Task requirements
Which lines of the entries below hold the word "turned"? Report each of them.

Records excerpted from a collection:
--- START ---

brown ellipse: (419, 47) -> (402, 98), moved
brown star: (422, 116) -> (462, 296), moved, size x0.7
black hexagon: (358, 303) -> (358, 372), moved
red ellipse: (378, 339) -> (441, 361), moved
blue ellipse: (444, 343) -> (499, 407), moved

--- END ---
--- START ---

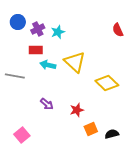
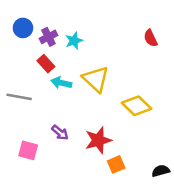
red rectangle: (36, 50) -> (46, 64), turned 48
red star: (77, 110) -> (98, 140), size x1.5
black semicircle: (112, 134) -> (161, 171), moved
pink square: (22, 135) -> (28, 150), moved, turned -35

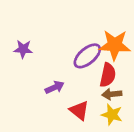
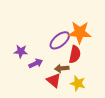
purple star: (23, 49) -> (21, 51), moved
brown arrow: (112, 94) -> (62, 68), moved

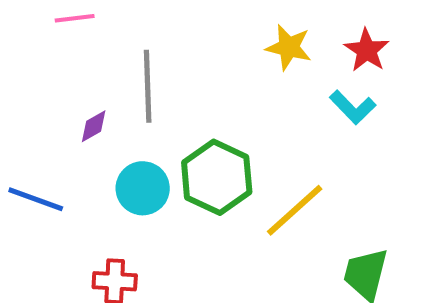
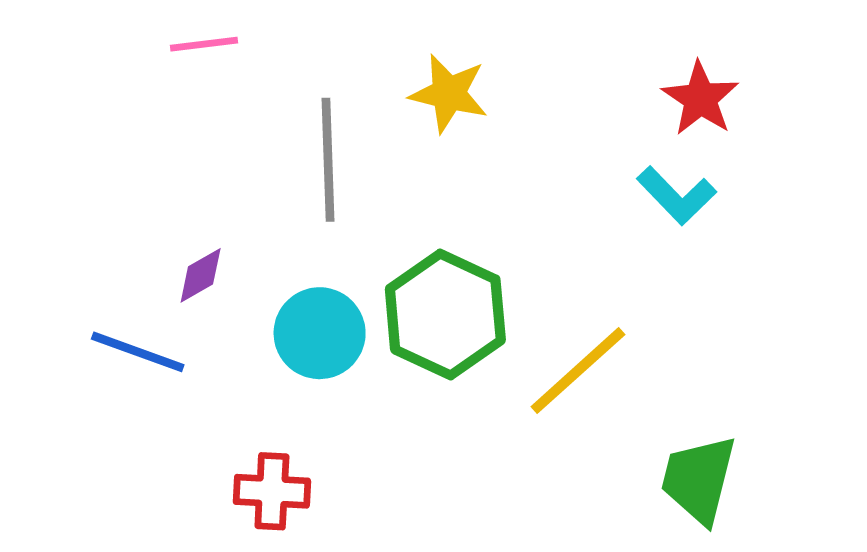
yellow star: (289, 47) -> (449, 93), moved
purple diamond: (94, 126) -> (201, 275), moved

--- END ---

Solution to the problem
red rectangle: (36, 50) -> (46, 64), turned 48
pink square: (22, 135) -> (28, 150), moved, turned -35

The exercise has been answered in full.